Produce a verbatim copy of the lines from the one holding "blue bowl: 6 -> 5" through the last line of the listing, and nothing else.

Records for processing:
= Beginning of Section =
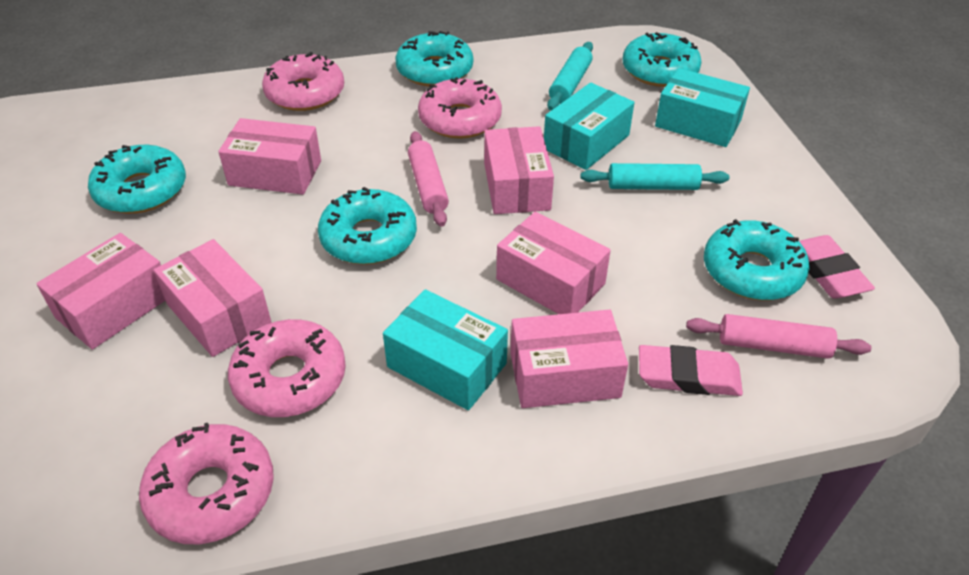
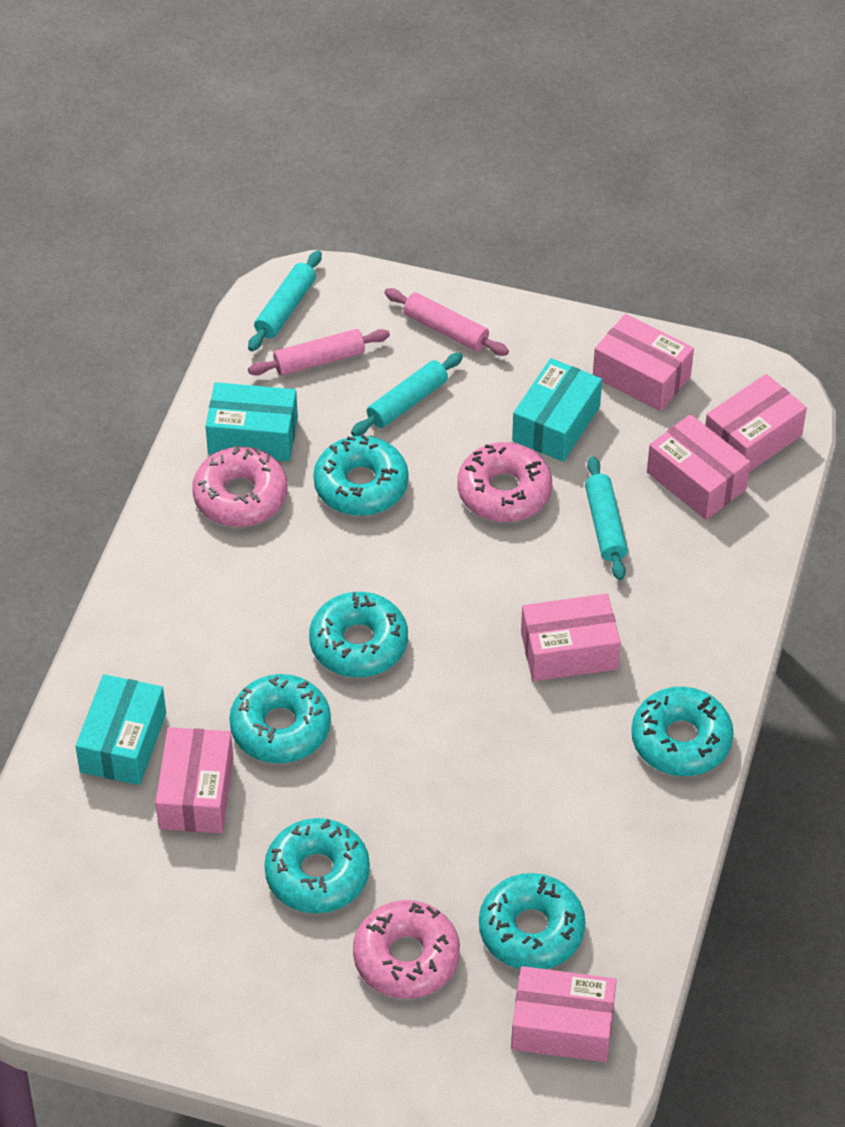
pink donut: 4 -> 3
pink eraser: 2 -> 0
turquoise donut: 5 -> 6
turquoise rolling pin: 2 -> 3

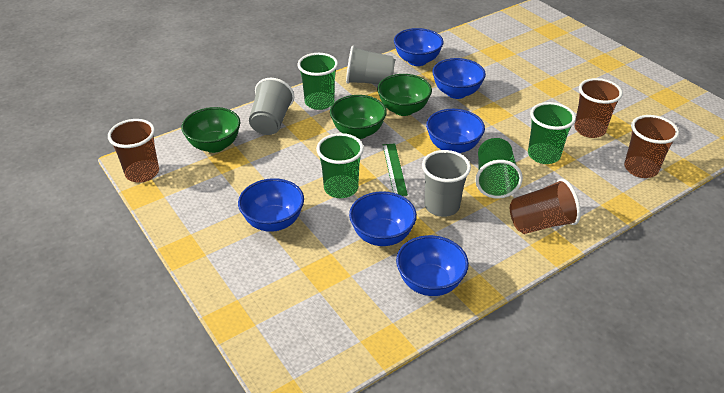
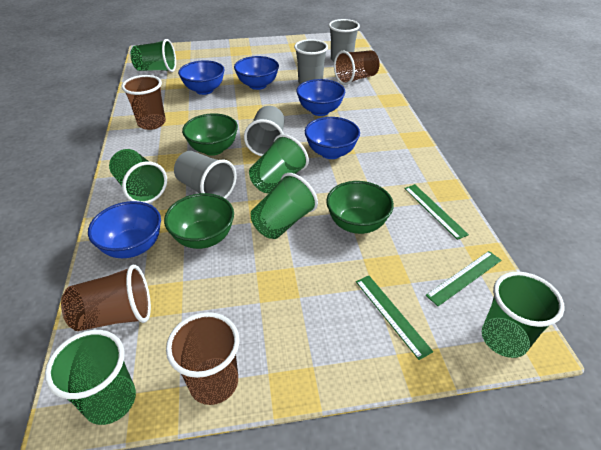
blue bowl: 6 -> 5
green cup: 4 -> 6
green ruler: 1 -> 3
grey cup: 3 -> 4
= End of Section =
Response:
blue bowl: 6 -> 5
green cup: 4 -> 6
green ruler: 1 -> 3
grey cup: 3 -> 4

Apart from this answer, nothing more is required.